[Entries shown]
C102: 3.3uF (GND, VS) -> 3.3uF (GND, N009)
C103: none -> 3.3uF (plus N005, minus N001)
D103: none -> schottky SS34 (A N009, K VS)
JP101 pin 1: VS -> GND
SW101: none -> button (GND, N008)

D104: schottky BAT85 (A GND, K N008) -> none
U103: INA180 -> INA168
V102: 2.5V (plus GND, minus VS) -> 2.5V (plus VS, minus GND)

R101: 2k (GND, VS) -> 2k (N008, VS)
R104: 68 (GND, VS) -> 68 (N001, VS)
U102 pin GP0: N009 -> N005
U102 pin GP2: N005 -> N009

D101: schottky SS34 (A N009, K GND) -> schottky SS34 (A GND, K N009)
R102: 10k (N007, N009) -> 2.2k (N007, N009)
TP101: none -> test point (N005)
[/Entries shown]
[Entries shown]
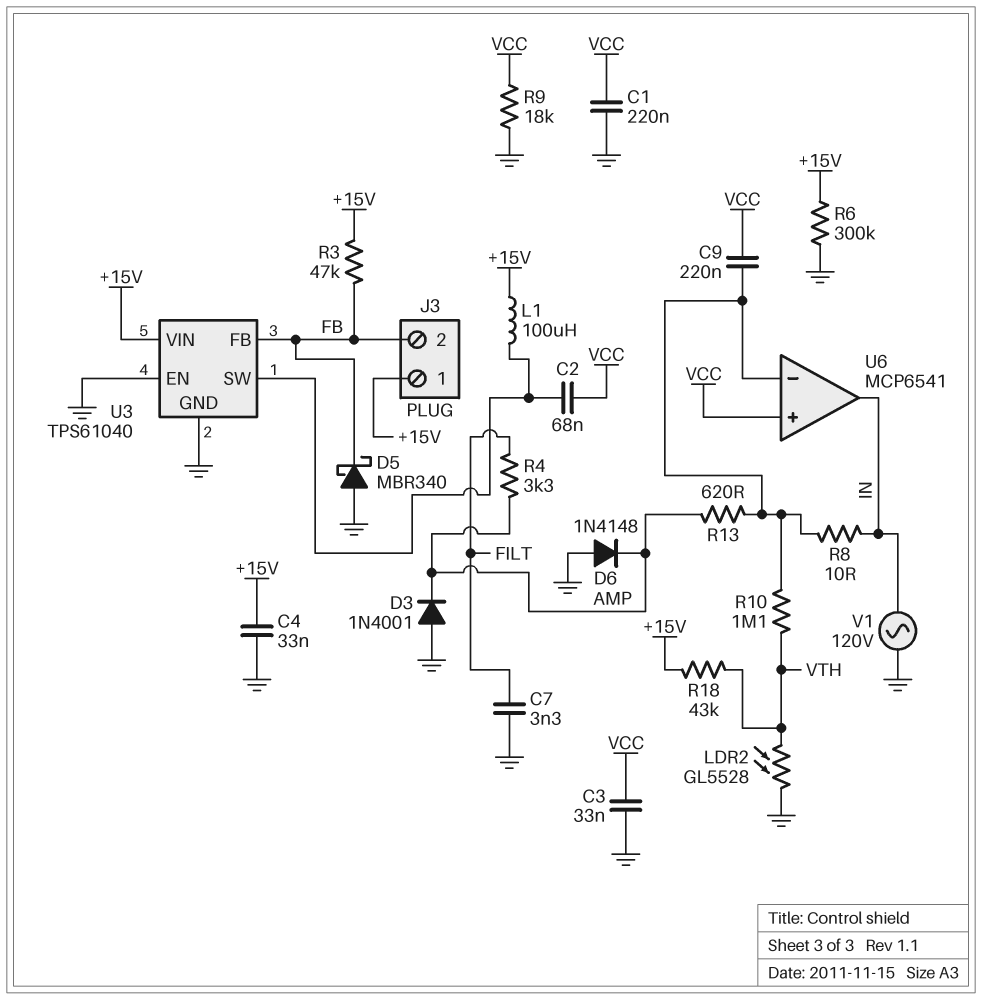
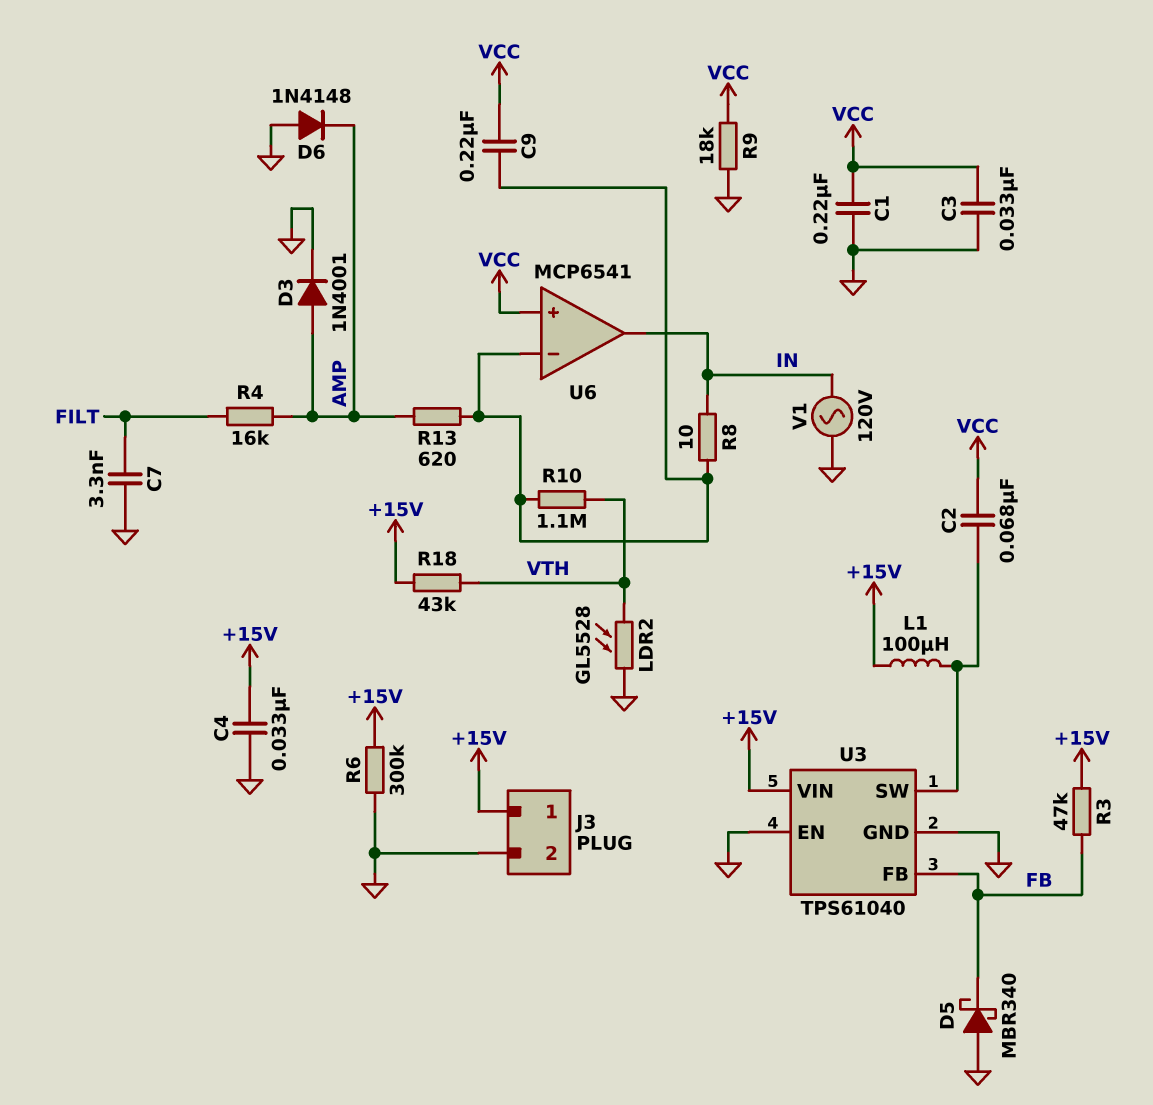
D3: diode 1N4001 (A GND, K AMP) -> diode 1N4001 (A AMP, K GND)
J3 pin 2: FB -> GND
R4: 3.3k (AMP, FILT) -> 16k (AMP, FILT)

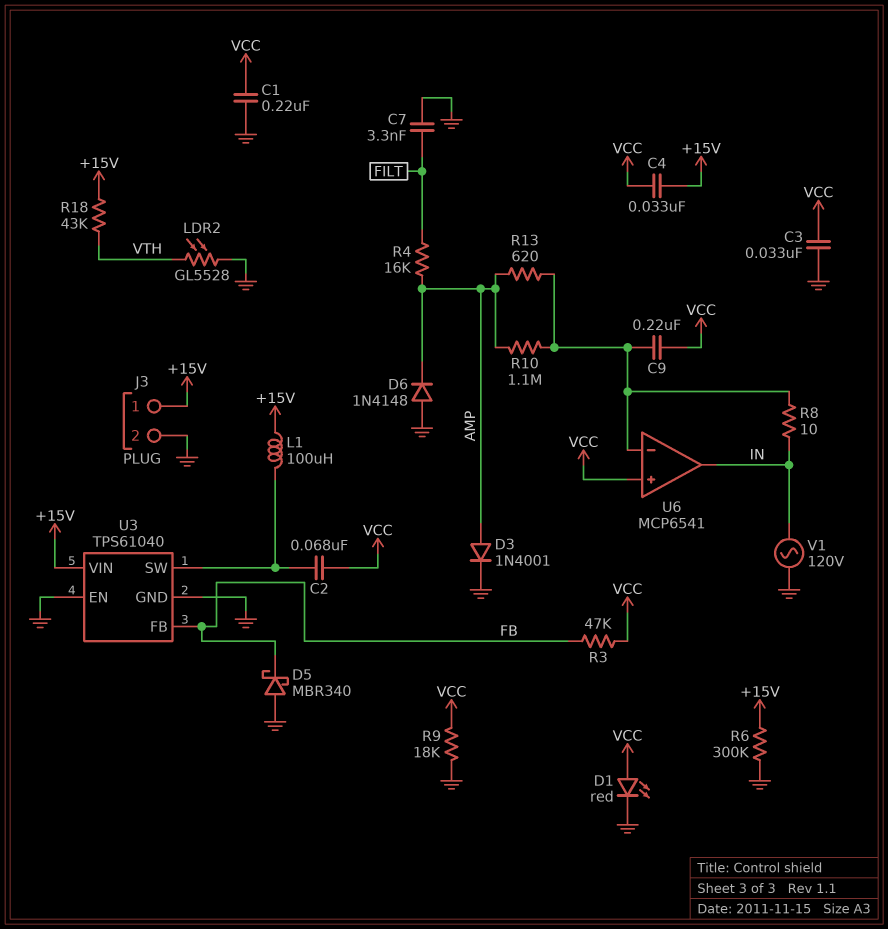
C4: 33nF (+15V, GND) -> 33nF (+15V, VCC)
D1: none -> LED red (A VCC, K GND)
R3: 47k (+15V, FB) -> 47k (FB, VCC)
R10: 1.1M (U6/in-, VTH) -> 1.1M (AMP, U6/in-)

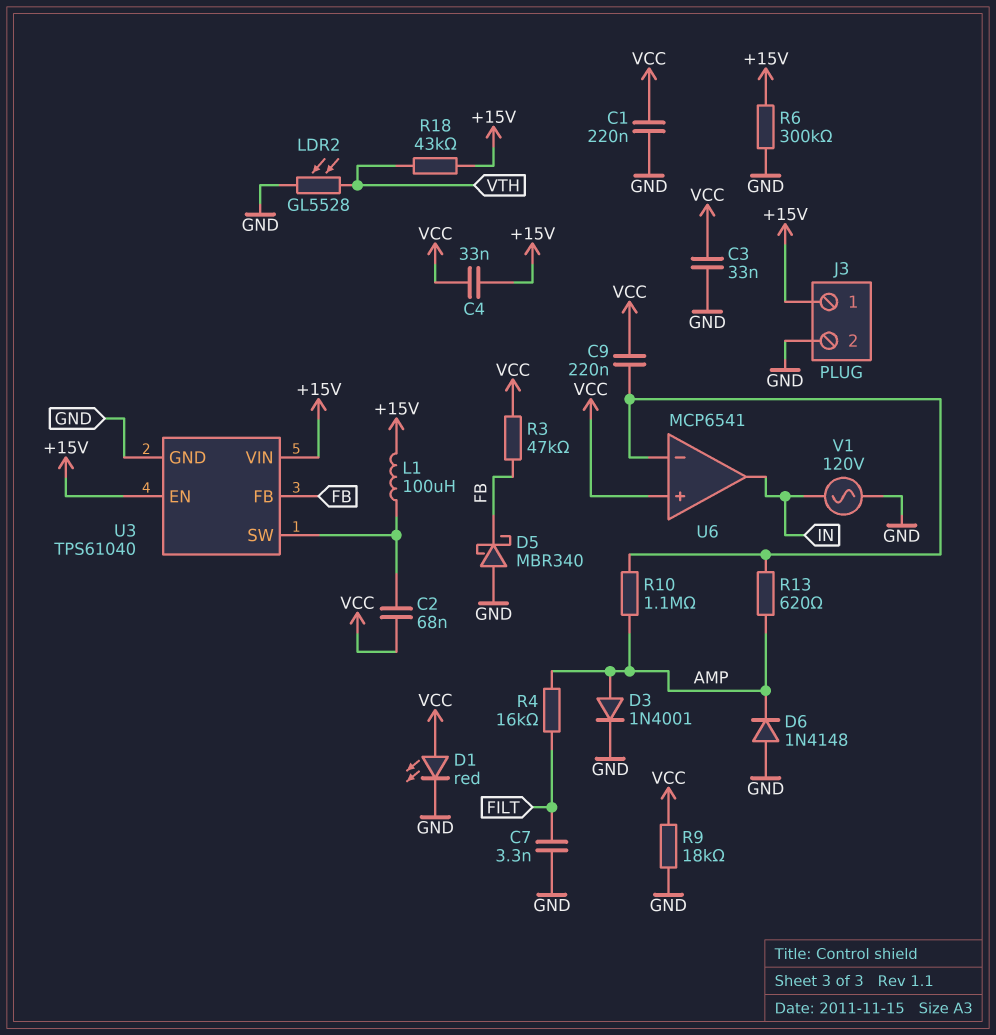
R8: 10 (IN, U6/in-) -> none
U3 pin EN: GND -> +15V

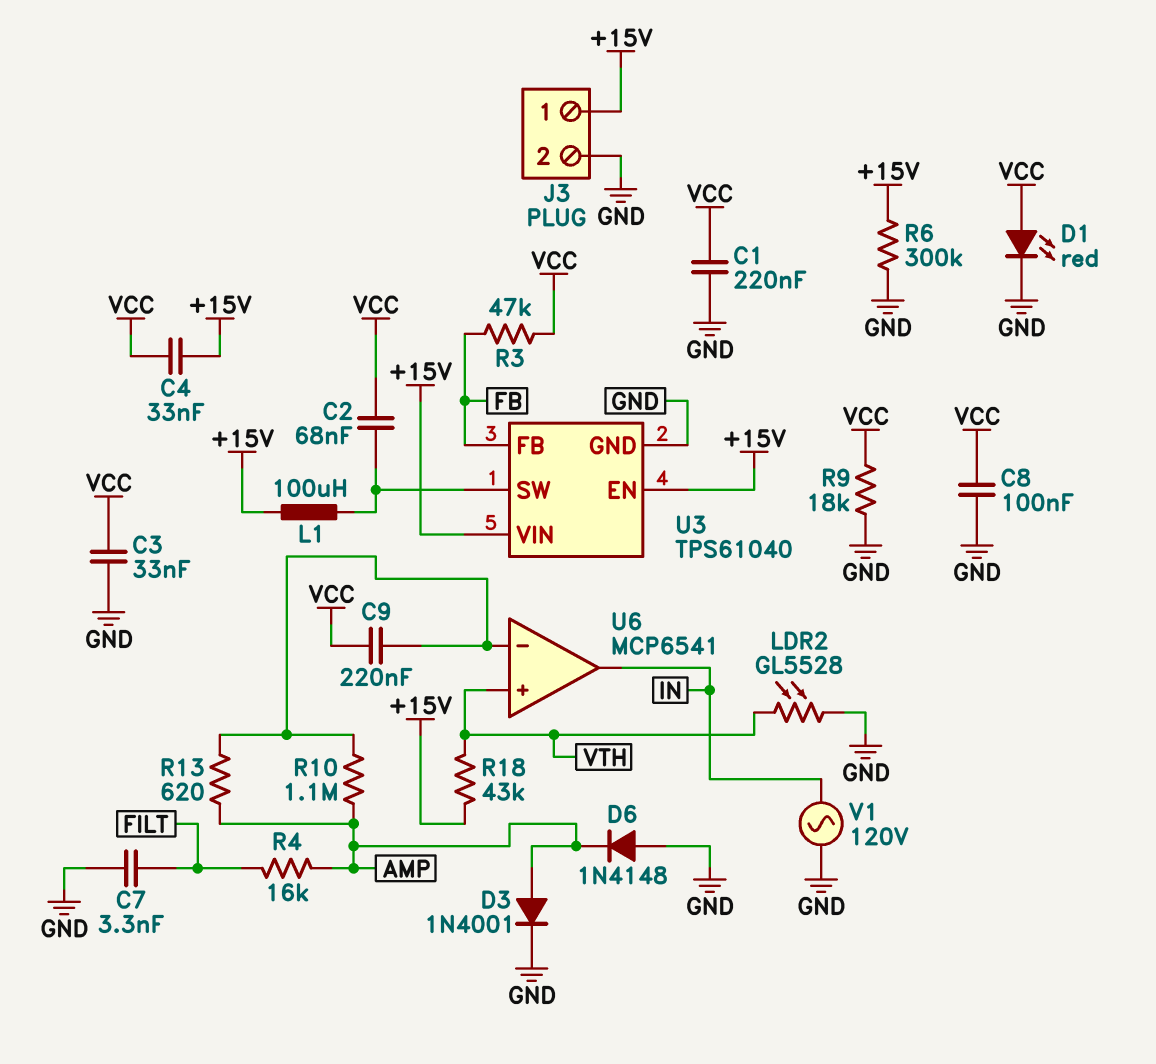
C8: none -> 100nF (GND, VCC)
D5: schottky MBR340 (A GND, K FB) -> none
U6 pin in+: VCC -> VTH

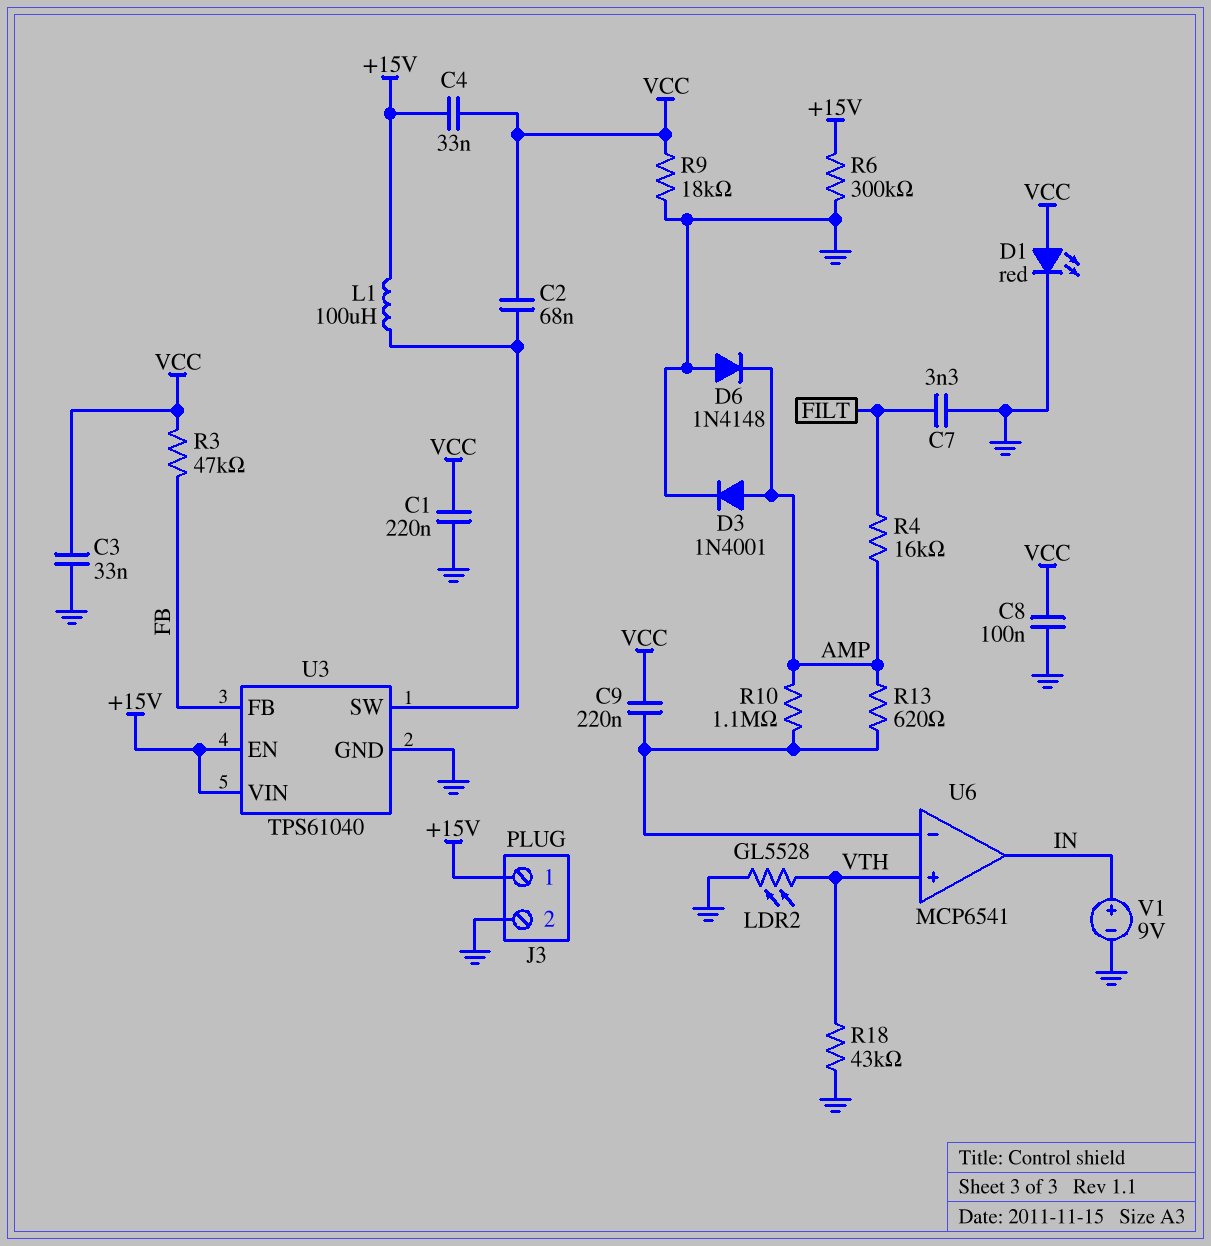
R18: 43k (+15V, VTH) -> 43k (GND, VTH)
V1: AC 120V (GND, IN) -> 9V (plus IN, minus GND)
[/Entries shown]
Your instructions:
Of the lines above, copy only those from the one holding "D3: diode 1N4001" to the one holding "V1: AC 120V", both included, and exclude every image.

Written response:
D3: diode 1N4001 (A GND, K AMP) -> diode 1N4001 (A AMP, K GND)
J3 pin 2: FB -> GND
R4: 3.3k (AMP, FILT) -> 16k (AMP, FILT)

C4: 33nF (+15V, GND) -> 33nF (+15V, VCC)
D1: none -> LED red (A VCC, K GND)
R3: 47k (+15V, FB) -> 47k (FB, VCC)
R10: 1.1M (U6/in-, VTH) -> 1.1M (AMP, U6/in-)

R8: 10 (IN, U6/in-) -> none
U3 pin EN: GND -> +15V

C8: none -> 100nF (GND, VCC)
D5: schottky MBR340 (A GND, K FB) -> none
U6 pin in+: VCC -> VTH

R18: 43k (+15V, VTH) -> 43k (GND, VTH)
V1: AC 120V (GND, IN) -> 9V (plus IN, minus GND)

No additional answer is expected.